-- EXCERPTED DATA follows --
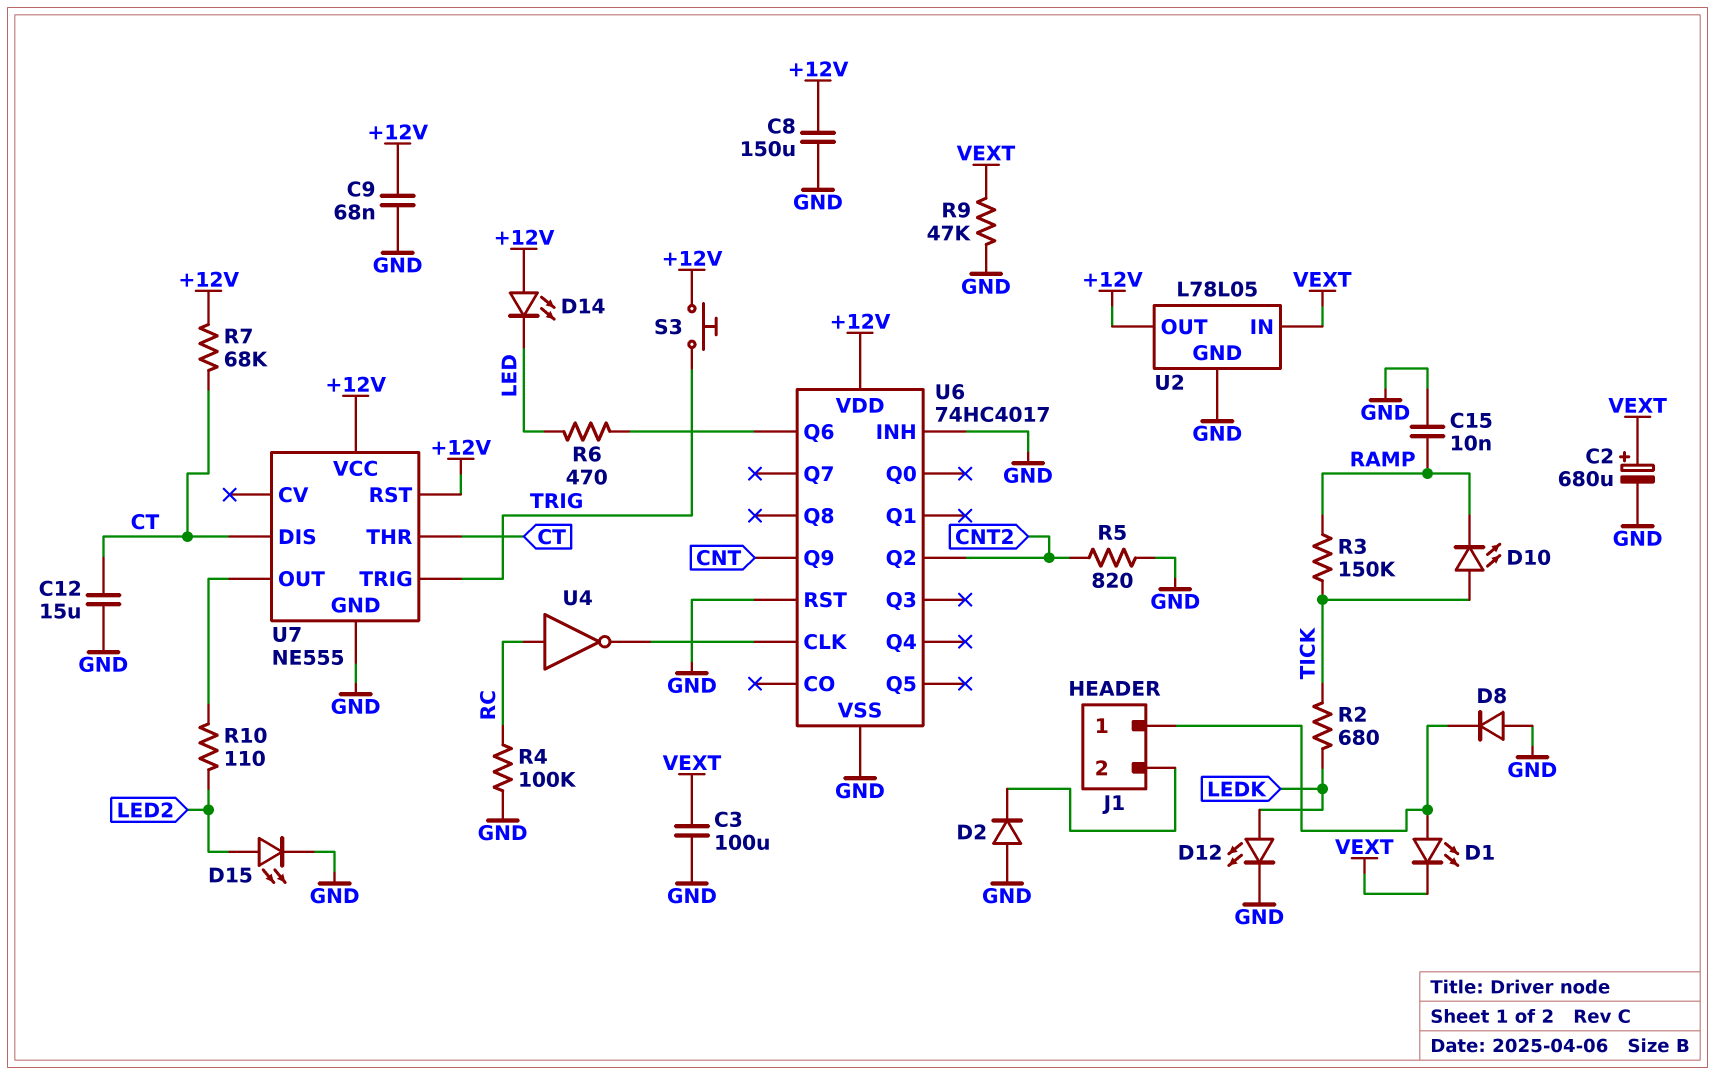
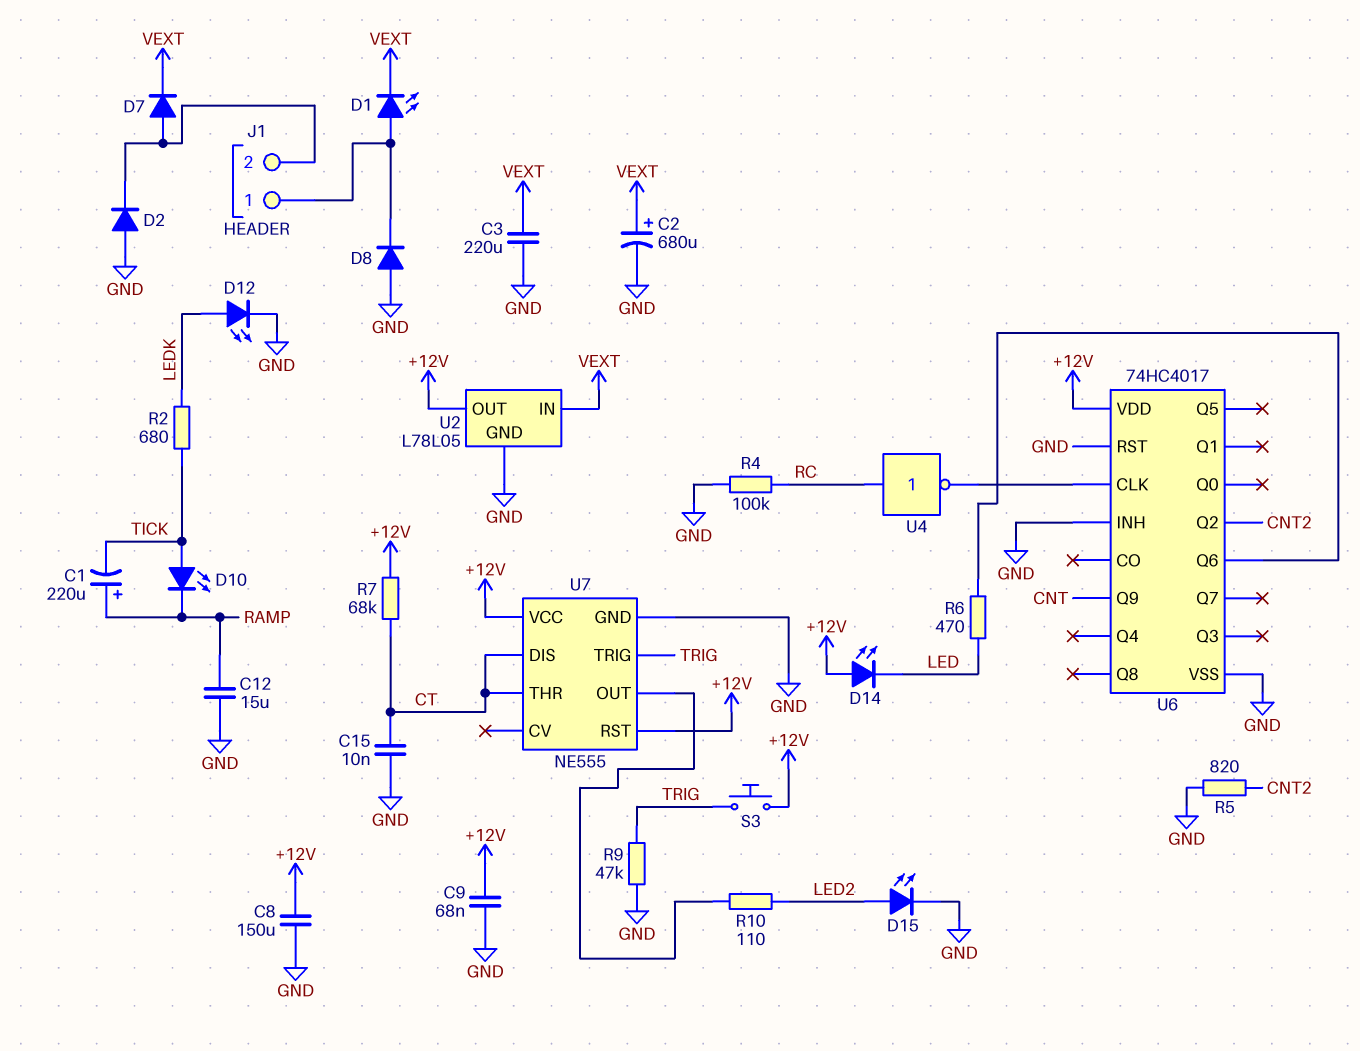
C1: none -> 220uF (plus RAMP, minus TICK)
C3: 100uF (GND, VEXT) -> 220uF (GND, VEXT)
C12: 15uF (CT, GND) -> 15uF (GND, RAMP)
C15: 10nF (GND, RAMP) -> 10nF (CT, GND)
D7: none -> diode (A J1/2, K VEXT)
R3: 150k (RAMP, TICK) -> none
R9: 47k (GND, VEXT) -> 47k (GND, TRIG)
-- EXCERPTED DATA concluded --
-- EXCERPTED DATA follows --
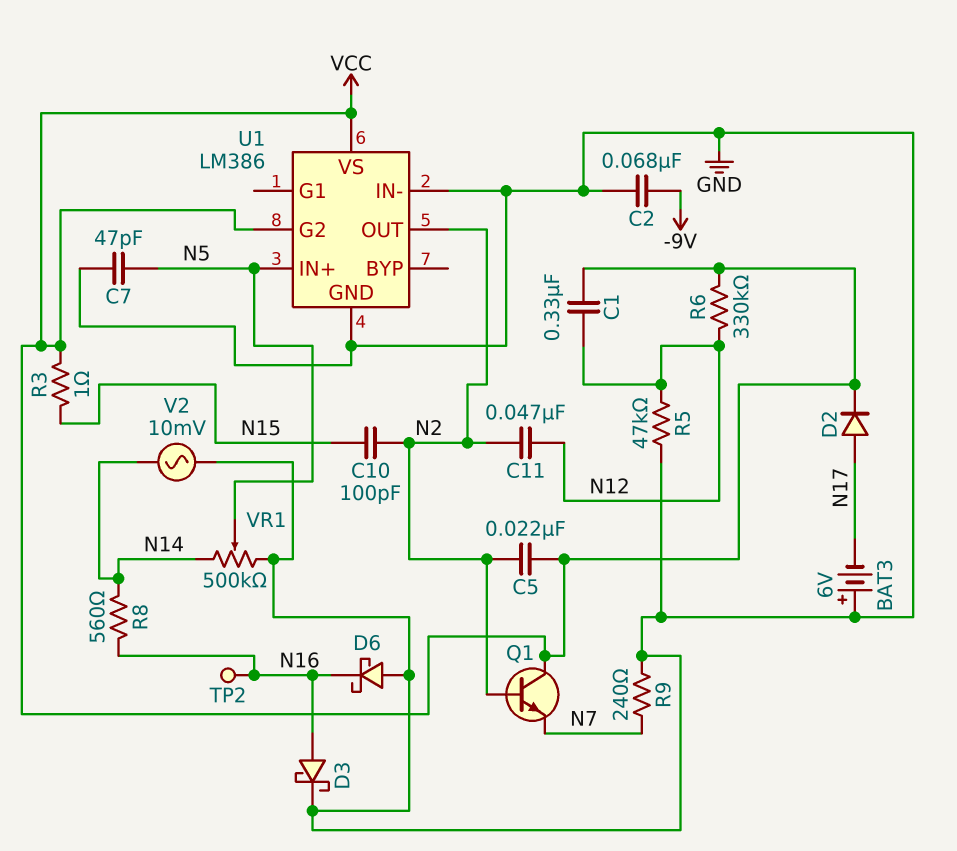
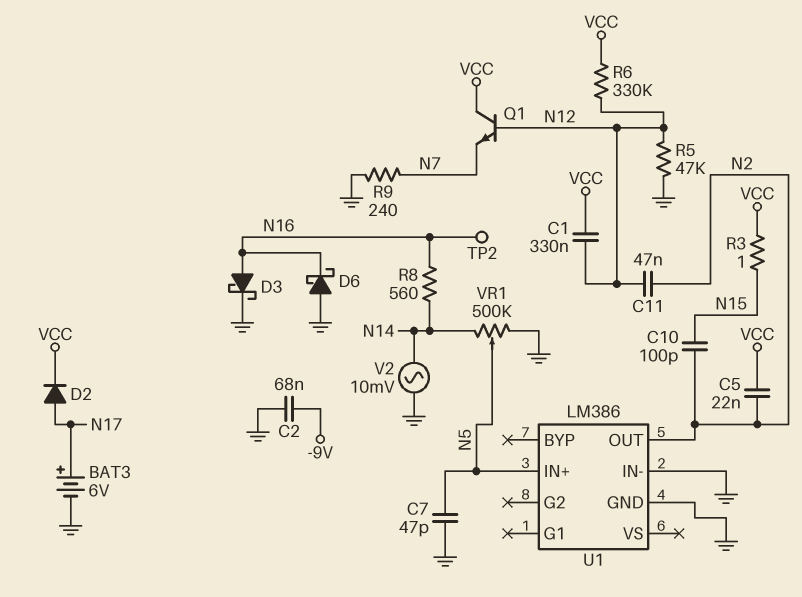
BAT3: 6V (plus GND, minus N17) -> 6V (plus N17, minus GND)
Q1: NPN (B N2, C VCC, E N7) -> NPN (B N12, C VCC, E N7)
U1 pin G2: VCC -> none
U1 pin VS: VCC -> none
-- EXCERPTED DATA concluded --
- THE TASK: Here the job is to set down exactly the lines of the material above that fall between the one with "BAT3: 6V (plus" and the one with "U1 pin VS: VCC -> none", inclusive, and nothing beyond them.

- RESULT:
BAT3: 6V (plus GND, minus N17) -> 6V (plus N17, minus GND)
Q1: NPN (B N2, C VCC, E N7) -> NPN (B N12, C VCC, E N7)
U1 pin G2: VCC -> none
U1 pin VS: VCC -> none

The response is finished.